### Exercise aim
Your job with the data below is to output exactly the lines from the one holding "camera: 80 degrees right, 15 degrees down" down to the one holding "(792, 294) = (590, 466): pink robot -> none", both included, and no others.
--- Recorded information ---
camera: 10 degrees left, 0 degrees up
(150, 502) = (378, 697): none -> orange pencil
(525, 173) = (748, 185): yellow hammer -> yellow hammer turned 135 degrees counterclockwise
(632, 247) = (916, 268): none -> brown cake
---
--- Recorded information ---
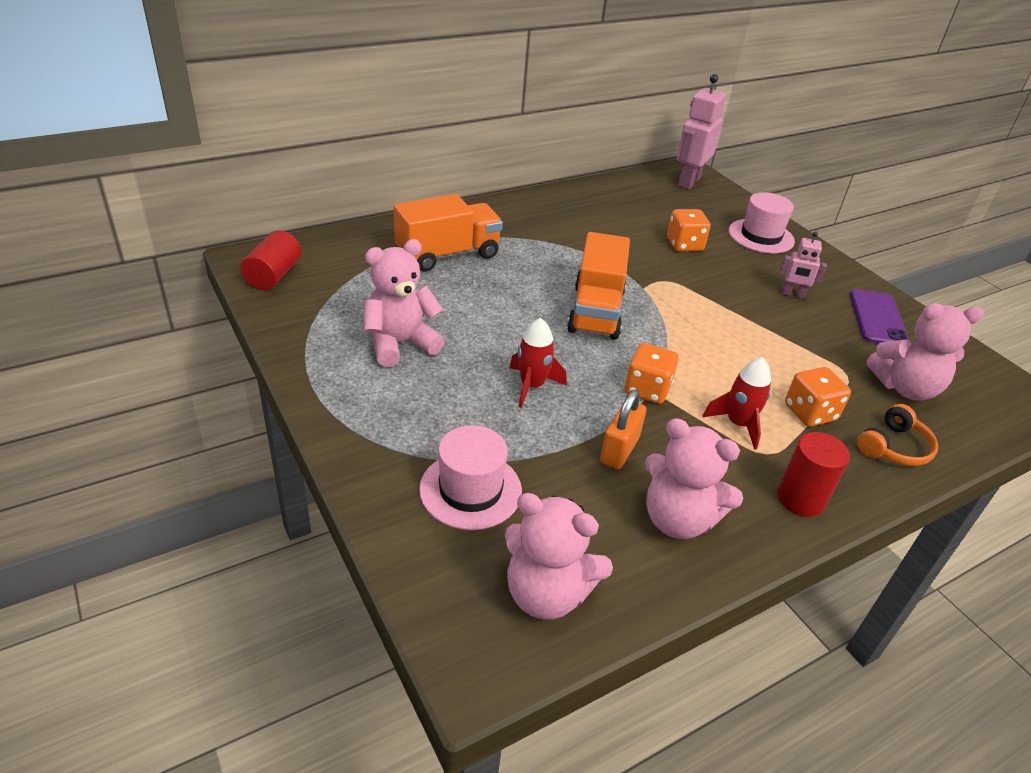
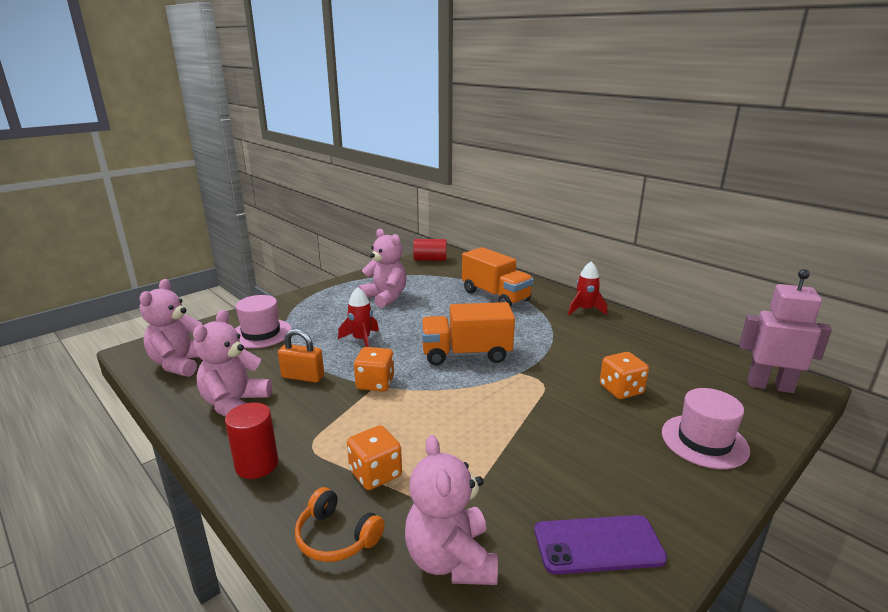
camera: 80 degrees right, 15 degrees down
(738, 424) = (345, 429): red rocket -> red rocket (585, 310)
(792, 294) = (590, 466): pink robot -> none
---
### Solution for this exercise
camera: 80 degrees right, 15 degrees down
(738, 424) = (345, 429): red rocket -> red rocket (585, 310)
(792, 294) = (590, 466): pink robot -> none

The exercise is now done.